What you are asked to do — Render every line of the listing below as a Markdown table with two columns, Row and Listing line. Number the rows in order and leave out blank lines.

Material to process —
>> begin
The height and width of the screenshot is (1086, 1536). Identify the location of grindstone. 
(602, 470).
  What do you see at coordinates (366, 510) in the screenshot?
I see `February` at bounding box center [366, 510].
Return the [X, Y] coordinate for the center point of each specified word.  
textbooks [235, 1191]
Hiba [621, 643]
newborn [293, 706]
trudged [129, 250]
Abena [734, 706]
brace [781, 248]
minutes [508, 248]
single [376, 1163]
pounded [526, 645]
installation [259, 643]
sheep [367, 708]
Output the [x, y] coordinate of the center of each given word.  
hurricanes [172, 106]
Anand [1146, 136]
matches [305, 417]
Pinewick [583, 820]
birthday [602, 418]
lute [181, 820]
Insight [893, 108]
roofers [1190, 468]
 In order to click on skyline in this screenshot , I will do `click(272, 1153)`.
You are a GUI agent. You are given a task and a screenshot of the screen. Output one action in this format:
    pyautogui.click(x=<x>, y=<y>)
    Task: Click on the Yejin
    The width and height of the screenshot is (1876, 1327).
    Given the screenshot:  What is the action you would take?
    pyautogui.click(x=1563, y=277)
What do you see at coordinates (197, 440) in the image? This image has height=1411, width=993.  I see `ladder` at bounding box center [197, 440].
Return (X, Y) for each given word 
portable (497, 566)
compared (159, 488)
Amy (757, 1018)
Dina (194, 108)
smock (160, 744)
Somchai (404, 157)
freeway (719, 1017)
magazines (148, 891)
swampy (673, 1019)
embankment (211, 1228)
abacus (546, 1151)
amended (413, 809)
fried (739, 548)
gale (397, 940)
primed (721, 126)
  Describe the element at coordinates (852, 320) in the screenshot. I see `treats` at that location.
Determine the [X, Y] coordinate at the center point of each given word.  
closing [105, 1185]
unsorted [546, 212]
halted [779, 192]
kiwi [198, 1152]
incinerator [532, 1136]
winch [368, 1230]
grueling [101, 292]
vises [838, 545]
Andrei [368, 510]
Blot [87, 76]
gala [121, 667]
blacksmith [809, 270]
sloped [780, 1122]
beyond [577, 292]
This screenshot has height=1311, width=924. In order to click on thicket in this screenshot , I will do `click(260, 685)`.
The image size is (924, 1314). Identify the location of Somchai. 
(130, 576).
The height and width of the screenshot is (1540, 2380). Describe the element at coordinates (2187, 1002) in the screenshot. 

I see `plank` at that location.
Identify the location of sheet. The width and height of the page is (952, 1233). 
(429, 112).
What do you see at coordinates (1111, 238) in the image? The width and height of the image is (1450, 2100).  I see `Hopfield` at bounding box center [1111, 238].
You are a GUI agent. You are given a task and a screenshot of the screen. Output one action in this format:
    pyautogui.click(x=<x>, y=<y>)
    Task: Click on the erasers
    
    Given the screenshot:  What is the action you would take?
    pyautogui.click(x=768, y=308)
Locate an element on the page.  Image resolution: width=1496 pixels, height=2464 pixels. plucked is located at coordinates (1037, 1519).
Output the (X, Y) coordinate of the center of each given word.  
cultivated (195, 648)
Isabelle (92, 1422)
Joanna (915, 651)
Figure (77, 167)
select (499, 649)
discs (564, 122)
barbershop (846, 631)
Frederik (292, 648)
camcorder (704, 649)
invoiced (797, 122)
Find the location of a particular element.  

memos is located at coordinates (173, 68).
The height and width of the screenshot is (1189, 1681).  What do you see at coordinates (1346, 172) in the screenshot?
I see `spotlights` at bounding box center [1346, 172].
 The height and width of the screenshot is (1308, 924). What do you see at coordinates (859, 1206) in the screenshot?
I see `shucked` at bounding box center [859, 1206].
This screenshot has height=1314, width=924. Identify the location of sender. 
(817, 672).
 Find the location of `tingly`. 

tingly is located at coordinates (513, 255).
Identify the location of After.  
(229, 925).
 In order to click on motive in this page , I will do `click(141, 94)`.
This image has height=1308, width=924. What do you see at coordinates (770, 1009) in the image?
>> end
Final result —
| Row | Listing line |
|---|---|
| 1 | The height and width of the screenshot is (1086, 1536). Identify the location of grindstone.  |
| 2 | (602, 470). |
| 3 |   What do you see at coordinates (366, 510) in the screenshot? |
| 4 | I see `February` at bounding box center [366, 510]. |
| 5 | Return the [X, Y] coordinate for the center point of each specified word.   |
| 6 | textbooks [235, 1191] |
| 7 | Hiba [621, 643] |
| 8 | newborn [293, 706] |
| 9 | trudged [129, 250] |
| 10 | Abena [734, 706] |
| 11 | brace [781, 248] |
| 12 | minutes [508, 248] |
| 13 | single [376, 1163] |
| 14 | pounded [526, 645] |
| 15 | installation [259, 643] |
| 16 | sheep [367, 708] |
| 17 | Output the [x, y] coordinate of the center of each given word.   |
| 18 | hurricanes [172, 106] |
| 19 | Anand [1146, 136] |
| 20 | matches [305, 417] |
| 21 | Pinewick [583, 820] |
| 22 | birthday [602, 418] |
| 23 | lute [181, 820] |
| 24 | Insight [893, 108] |
| 25 | roofers [1190, 468] |
| 26 |  In order to click on skyline in this screenshot , I will do `click(272, 1153)`. |
| 27 | You are a GUI agent. You are given a task and a screenshot of the screen. Output one action in this format: |
| 28 |     pyautogui.click(x=<x>, y=<y>) |
| 29 |     Task: Click on the Yejin |
| 30 |     The width and height of the screenshot is (1876, 1327). |
| 31 |     Given the screenshot:  What is the action you would take? |
| 32 |     pyautogui.click(x=1563, y=277) |
| 33 | What do you see at coordinates (197, 440) in the image? This image has height=1411, width=993.  I see `ladder` at bounding box center [197, 440]. |
| 34 | Return (X, Y) for each given word  |
| 35 | portable (497, 566) |
| 36 | compared (159, 488) |
| 37 | Amy (757, 1018) |
| 38 | Dina (194, 108) |
| 39 | smock (160, 744) |
| 40 | Somchai (404, 157) |
| 41 | freeway (719, 1017) |
| 42 | magazines (148, 891) |
| 43 | swampy (673, 1019) |
| 44 | embankment (211, 1228) |
| 45 | abacus (546, 1151) |
| 46 | amended (413, 809) |
| 47 | fried (739, 548) |
| 48 | gale (397, 940) |
| 49 | primed (721, 126) |
| 50 |   Describe the element at coordinates (852, 320) in the screenshot. I see `treats` at that location. |
| 51 | Determine the [X, Y] coordinate at the center point of each given word.   |
| 52 | closing [105, 1185] |
| 53 | unsorted [546, 212] |
| 54 | halted [779, 192] |
| 55 | kiwi [198, 1152] |
| 56 | incinerator [532, 1136] |
| 57 | winch [368, 1230] |
| 58 | grueling [101, 292] |
| 59 | vises [838, 545] |
| 60 | Andrei [368, 510] |
| 61 | Blot [87, 76] |
| 62 | gala [121, 667] |
| 63 | blacksmith [809, 270] |
| 64 | sloped [780, 1122] |
| 65 | beyond [577, 292] |
| 66 | This screenshot has height=1311, width=924. In order to click on thicket in this screenshot , I will do `click(260, 685)`. |
| 67 | The image size is (924, 1314). Identify the location of Somchai.  |
| 68 | (130, 576). |
| 69 | The height and width of the screenshot is (1540, 2380). Describe the element at coordinates (2187, 1002) in the screenshot.  |
| 70 | I see `plank` at that location. |
| 71 | Identify the location of sheet. The width and height of the page is (952, 1233).  |
| 72 | (429, 112). |
| 73 | What do you see at coordinates (1111, 238) in the image? The width and height of the image is (1450, 2100).  I see `Hopfield` at bounding box center [1111, 238]. |
| 74 | You are a GUI agent. You are given a task and a screenshot of the screen. Output one action in this format: |
| 75 |     pyautogui.click(x=<x>, y=<y>) |
| 76 |     Task: Click on the erasers |
| 77 |     Given the screenshot:  What is the action you would take? |
| 78 |     pyautogui.click(x=768, y=308) |
| 79 | Locate an element on the page.  Image resolution: width=1496 pixels, height=2464 pixels. plucked is located at coordinates (1037, 1519). |
| 80 | Output the (X, Y) coordinate of the center of each given word.   |
| 81 | cultivated (195, 648) |
| 82 | Isabelle (92, 1422) |
| 83 | Joanna (915, 651) |
| 84 | Figure (77, 167) |
| 85 | select (499, 649) |
| 86 | discs (564, 122) |
| 87 | barbershop (846, 631) |
| 88 | Frederik (292, 648) |
| 89 | camcorder (704, 649) |
| 90 | invoiced (797, 122) |
| 91 | Find the location of a particular element.   |
| 92 | memos is located at coordinates (173, 68). |
| 93 | The height and width of the screenshot is (1189, 1681).  What do you see at coordinates (1346, 172) in the screenshot? |
| 94 | I see `spotlights` at bounding box center [1346, 172]. |
| 95 |  The height and width of the screenshot is (1308, 924). What do you see at coordinates (859, 1206) in the screenshot? |
| 96 | I see `shucked` at bounding box center [859, 1206]. |
| 97 | This screenshot has height=1314, width=924. Identify the location of sender.  |
| 98 | (817, 672). |
| 99 |  Find the location of `tingly`.  |
| 100 | tingly is located at coordinates (513, 255). |
| 101 | Identify the location of After.   |
| 102 | (229, 925). |
| 103 |  In order to click on motive in this page , I will do `click(141, 94)`. |
| 104 | This image has height=1308, width=924. What do you see at coordinates (770, 1009) in the image? |